Extracted material:
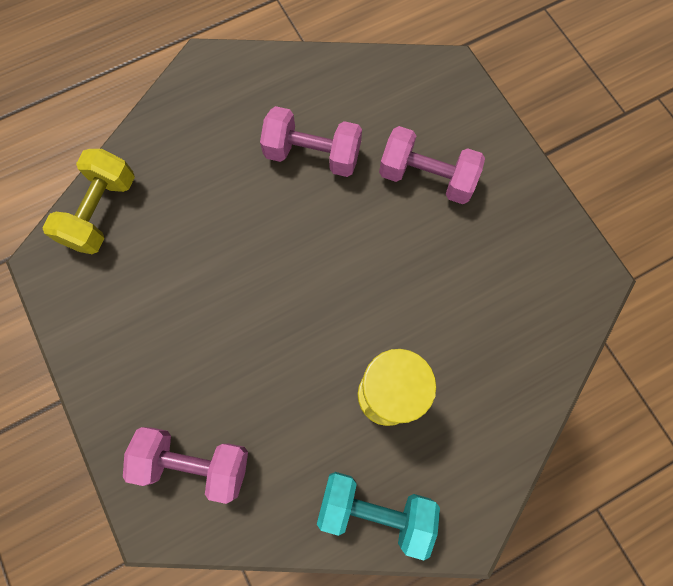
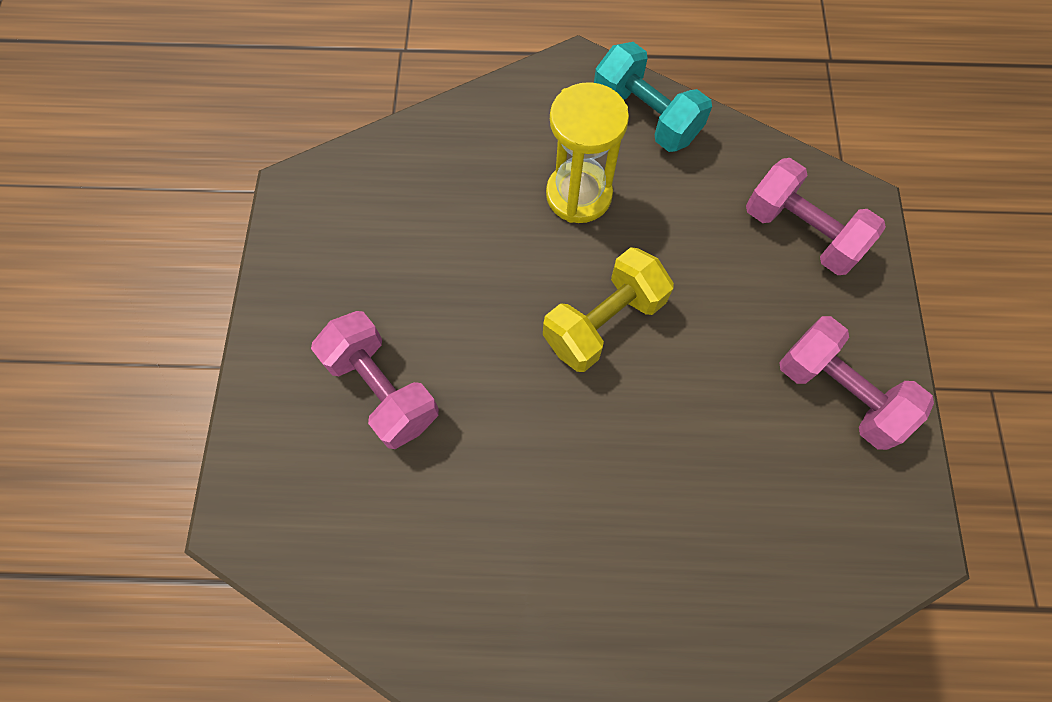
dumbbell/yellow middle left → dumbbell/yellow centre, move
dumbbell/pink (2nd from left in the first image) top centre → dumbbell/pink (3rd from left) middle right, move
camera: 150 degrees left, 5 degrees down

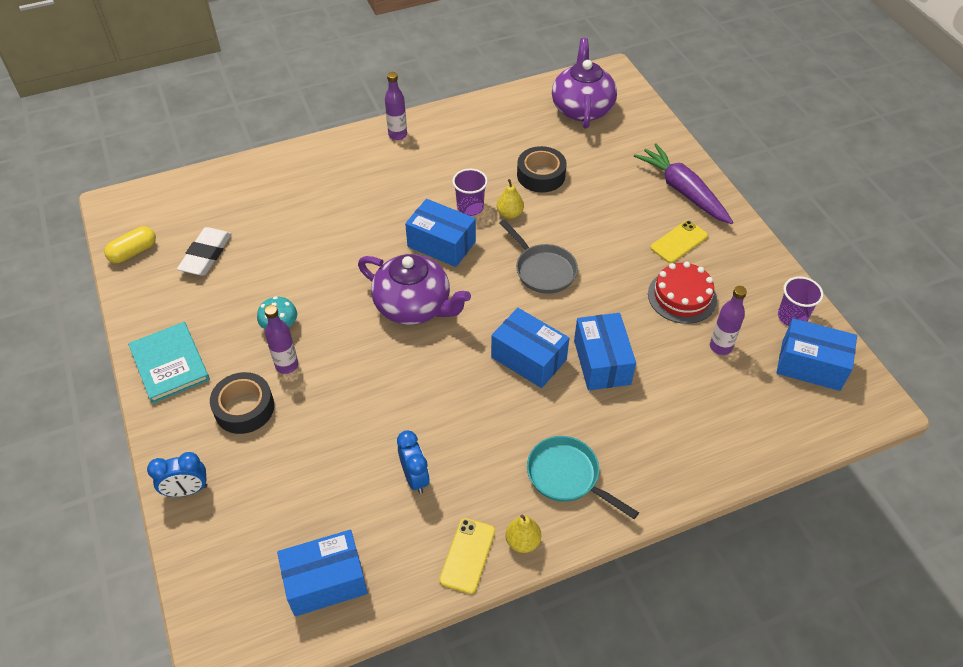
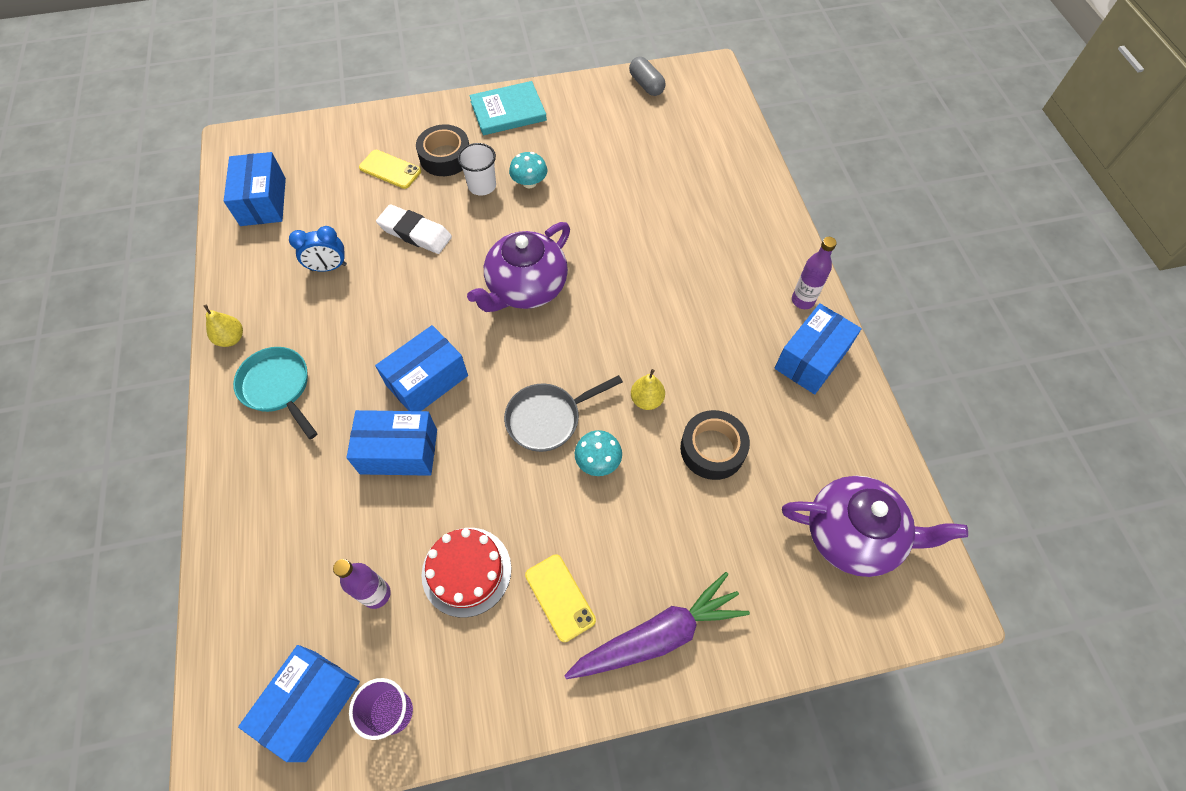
clock/blue (1st from left) bottom left → -
cup/purple (1st from left) top centre → -
- → mushroom/turquoise (2nd from left) centre
eraser/white middle left → eraser/white top centre, move
box/blue (2nd from left in the first image) centre → box/blue (5th from left) middle right, move
phone/yellow (1st from left) bottom centre → phone/yellow (1st from left) top left, move
bottle/purple (1st from left) middle left → cup/white top centre
capsule/yellow middle left → capsule/grey top centre
pan/turquoise bottom centre → pan/turquoise middle left, 90 degrees counterclockwise
camera: 100 degrees right, 10 degrees up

Work instructions: Output the material verbatim, skipping the images.

Completed task:
dumbbell/yellow middle left → dumbbell/yellow centre, move
dumbbell/pink (2nd from left in the first image) top centre → dumbbell/pink (3rd from left) middle right, move
camera: 150 degrees left, 5 degrees down

clock/blue (1st from left) bottom left → -
cup/purple (1st from left) top centre → -
- → mushroom/turquoise (2nd from left) centre
eraser/white middle left → eraser/white top centre, move
box/blue (2nd from left in the first image) centre → box/blue (5th from left) middle right, move
phone/yellow (1st from left) bottom centre → phone/yellow (1st from left) top left, move
bottle/purple (1st from left) middle left → cup/white top centre
capsule/yellow middle left → capsule/grey top centre
pan/turquoise bottom centre → pan/turquoise middle left, 90 degrees counterclockwise
camera: 100 degrees right, 10 degrees up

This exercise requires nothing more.